■ EXERCISE INPUT:
--

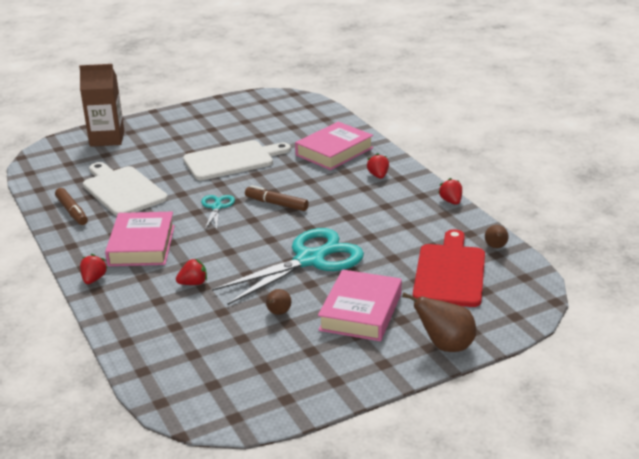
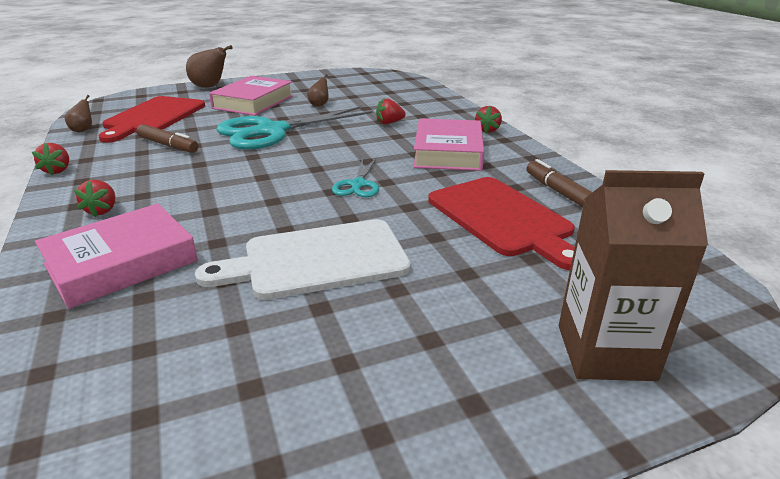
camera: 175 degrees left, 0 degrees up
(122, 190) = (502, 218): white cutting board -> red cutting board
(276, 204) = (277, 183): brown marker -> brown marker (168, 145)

--

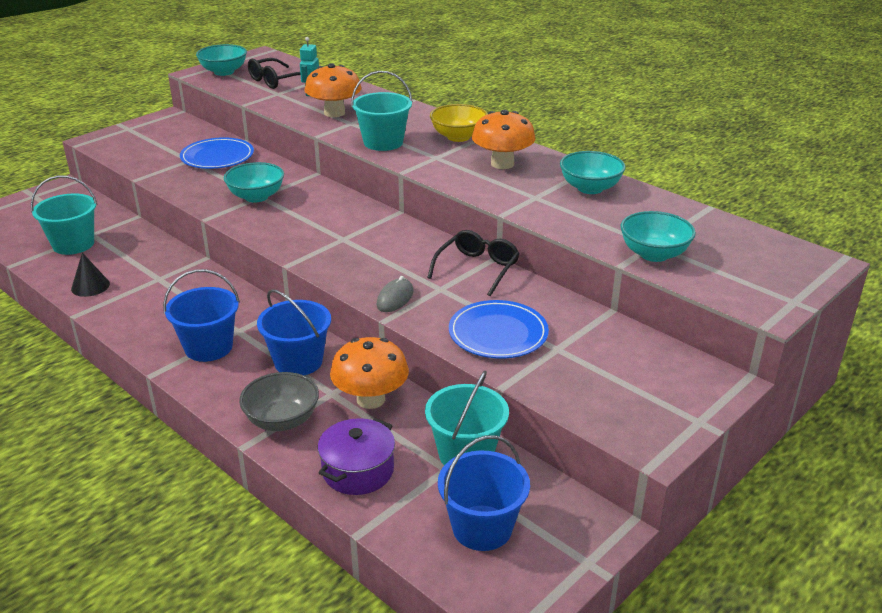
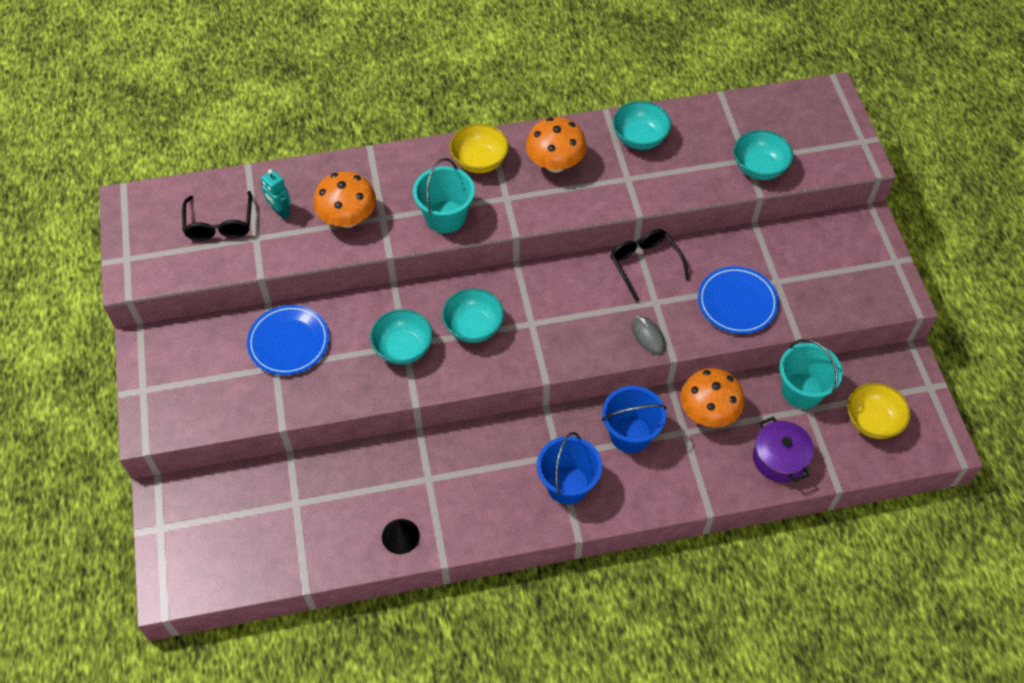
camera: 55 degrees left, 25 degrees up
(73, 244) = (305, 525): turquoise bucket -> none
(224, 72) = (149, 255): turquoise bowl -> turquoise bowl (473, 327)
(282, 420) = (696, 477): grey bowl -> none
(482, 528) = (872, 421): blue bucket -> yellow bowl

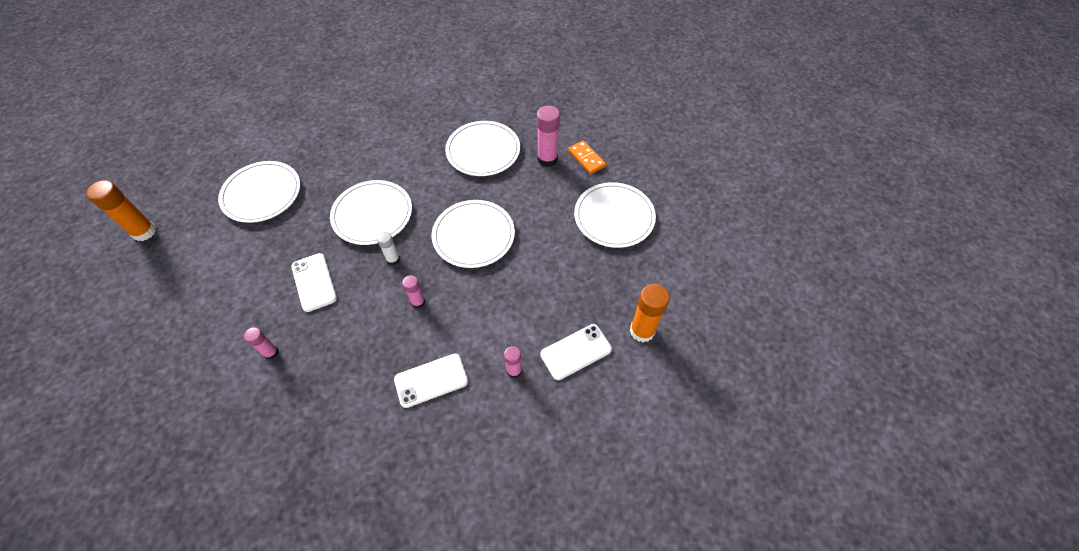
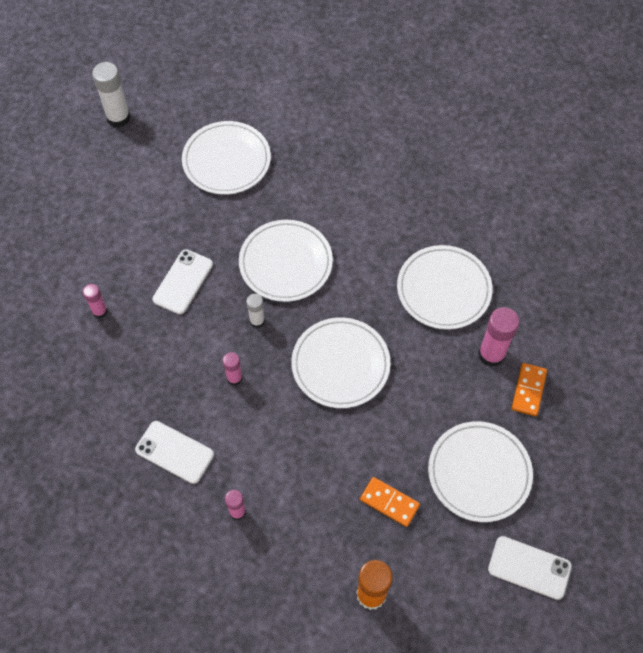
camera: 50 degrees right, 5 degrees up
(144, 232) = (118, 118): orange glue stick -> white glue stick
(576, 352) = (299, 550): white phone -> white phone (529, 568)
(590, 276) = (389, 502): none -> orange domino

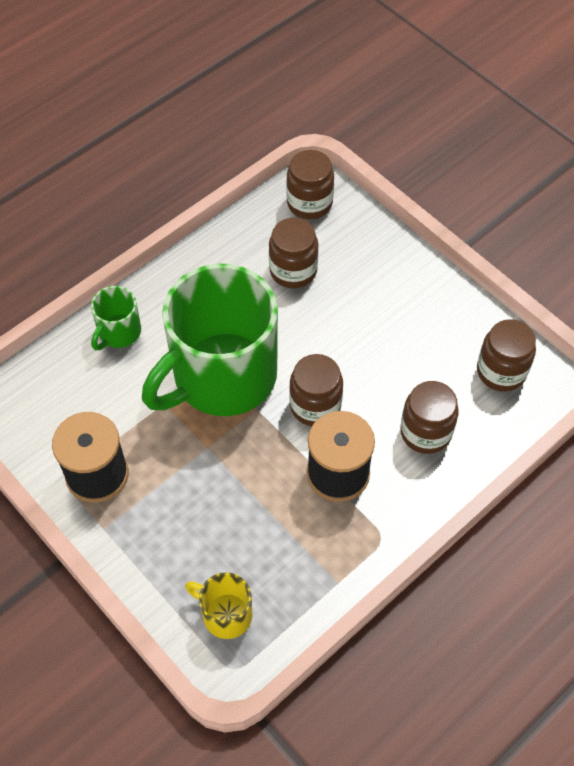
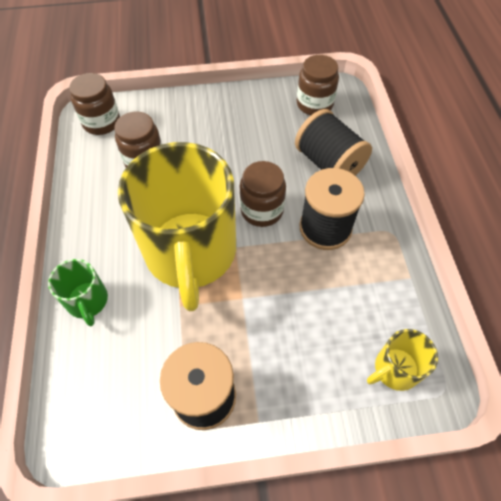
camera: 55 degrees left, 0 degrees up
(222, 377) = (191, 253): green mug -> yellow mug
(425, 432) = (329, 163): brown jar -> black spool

--

■ EXERCISE INSTRUCTIONS: Once the line with "(73, 244) = (305, 525): turquoise" is found in the data above, reproduce it and each line after it exactly, through the line with "camera: 50 degrees right, 5 degrees up". Omit the pictures.

■ COMPLETED EXERCISE:
(73, 244) = (305, 525): turquoise bucket -> none
(224, 72) = (149, 255): turquoise bowl -> turquoise bowl (473, 327)
(282, 420) = (696, 477): grey bowl -> none
(482, 528) = (872, 421): blue bucket -> yellow bowl

camera: 50 degrees right, 5 degrees up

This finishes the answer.